THE PROBLEM -> The answer is every line of the records that holds the word "black", copied in full.

☆ ☆ ☆ ☆ ☆

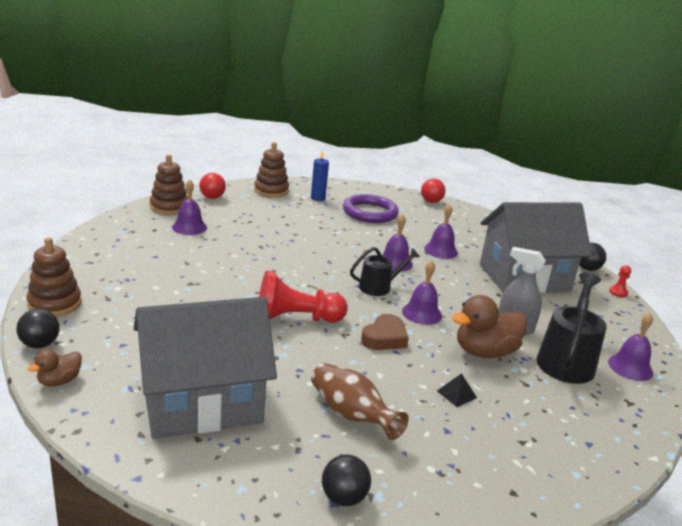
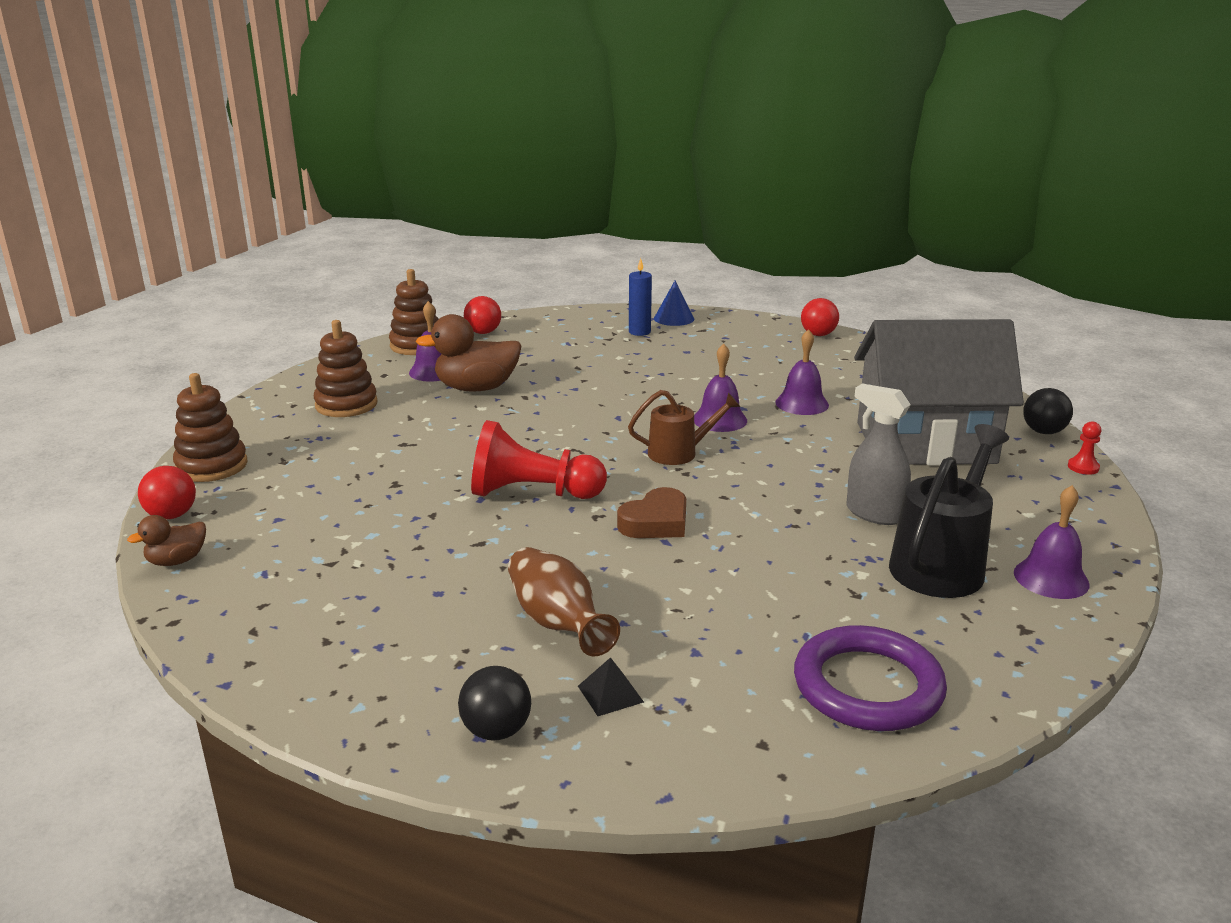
camera: 15 degrees right, 0 degrees up
(40, 344) = (172, 515): black ball -> red ball
(202, 403) = (351, 596): grey house -> none
(271, 191) = (573, 322): brown stacking toy -> brown stacking toy (346, 405)
(336, 188) = (674, 318): none -> blue cone
(370, 212) = (712, 351): purple ring -> purple ring (867, 686)
(379, 287) = (679, 453): black watering can -> brown watering can
(422, 313) = (730, 490): purple bell -> none
(456, 394) = (734, 603): black pyramid -> black pyramid (610, 694)
(485, 352) = (807, 547): brown duck -> brown duck (476, 388)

☆ ☆ ☆ ☆ ☆

ANSWER BOX ->
(40, 344) = (172, 515): black ball -> red ball
(379, 287) = (679, 453): black watering can -> brown watering can
(456, 394) = (734, 603): black pyramid -> black pyramid (610, 694)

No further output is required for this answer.